## Description of the task
Below are some records; quote exactly the lines from the one that contains "pink teapot: 3 -> 1" through the one that contains "yellow apple: 3 -> 2", inclusive, and no others.

## Before-and-after object lists
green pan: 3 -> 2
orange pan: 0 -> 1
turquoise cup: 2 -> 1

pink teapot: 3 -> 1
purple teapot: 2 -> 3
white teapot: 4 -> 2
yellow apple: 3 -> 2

--

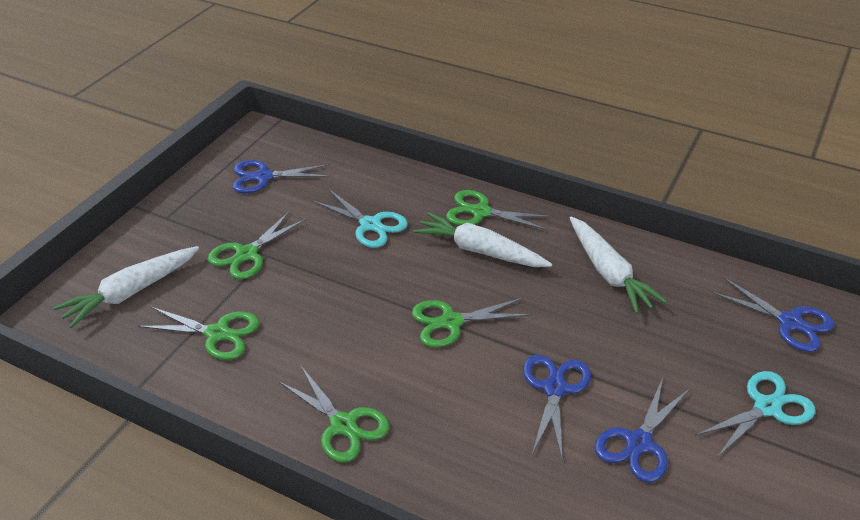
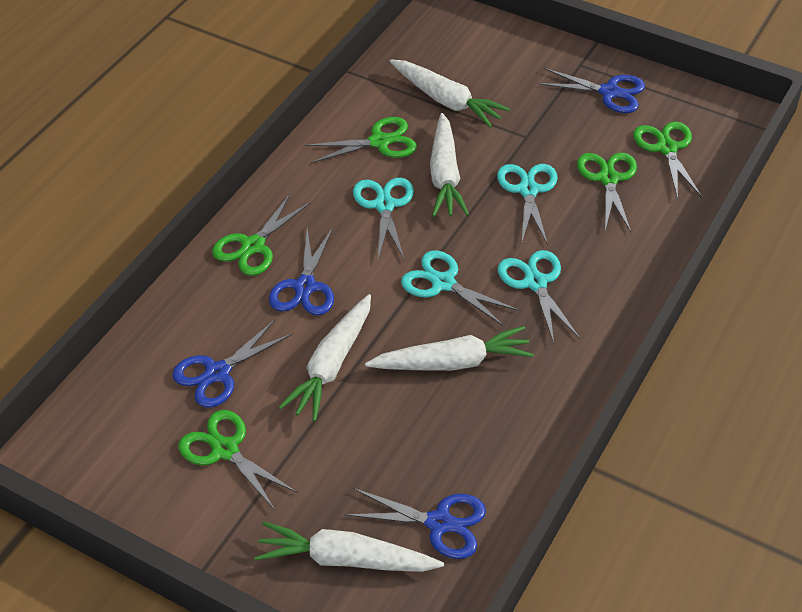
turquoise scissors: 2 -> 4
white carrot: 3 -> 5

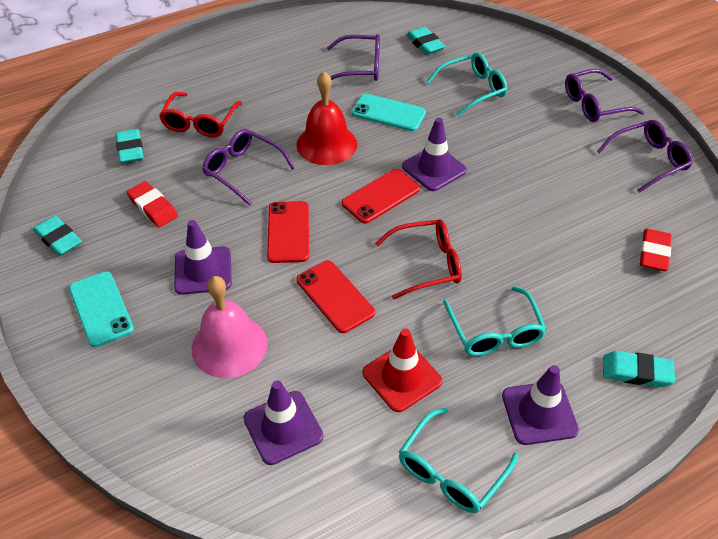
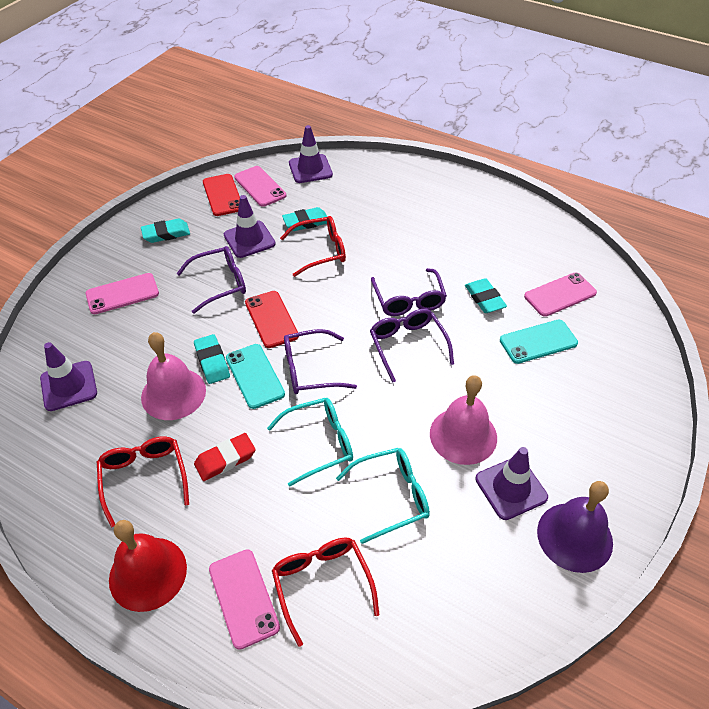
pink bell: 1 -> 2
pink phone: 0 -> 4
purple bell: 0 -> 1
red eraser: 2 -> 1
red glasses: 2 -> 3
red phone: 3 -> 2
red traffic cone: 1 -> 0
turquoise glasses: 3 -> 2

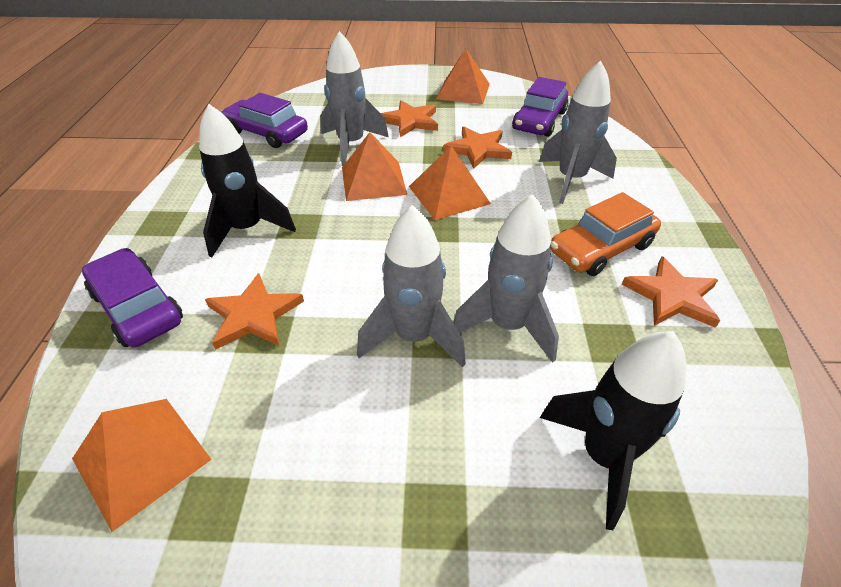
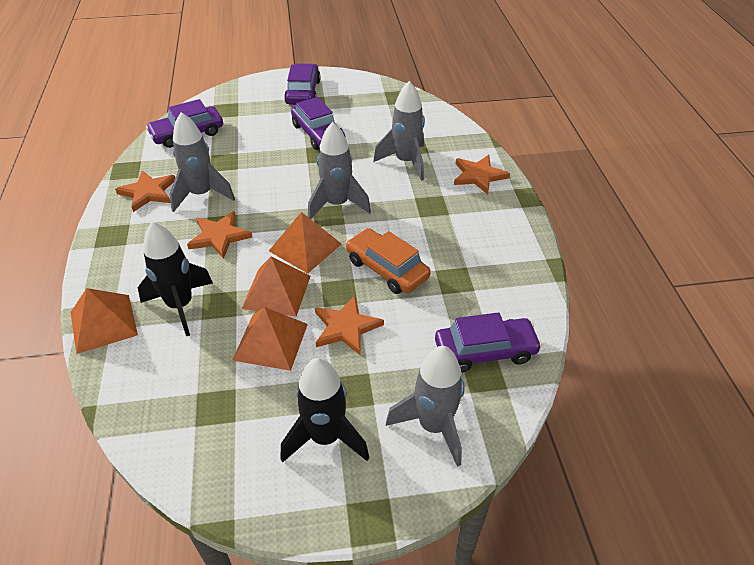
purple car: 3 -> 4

## Output for this exercise
pink teapot: 3 -> 1
purple teapot: 2 -> 3
white teapot: 4 -> 2
yellow apple: 3 -> 2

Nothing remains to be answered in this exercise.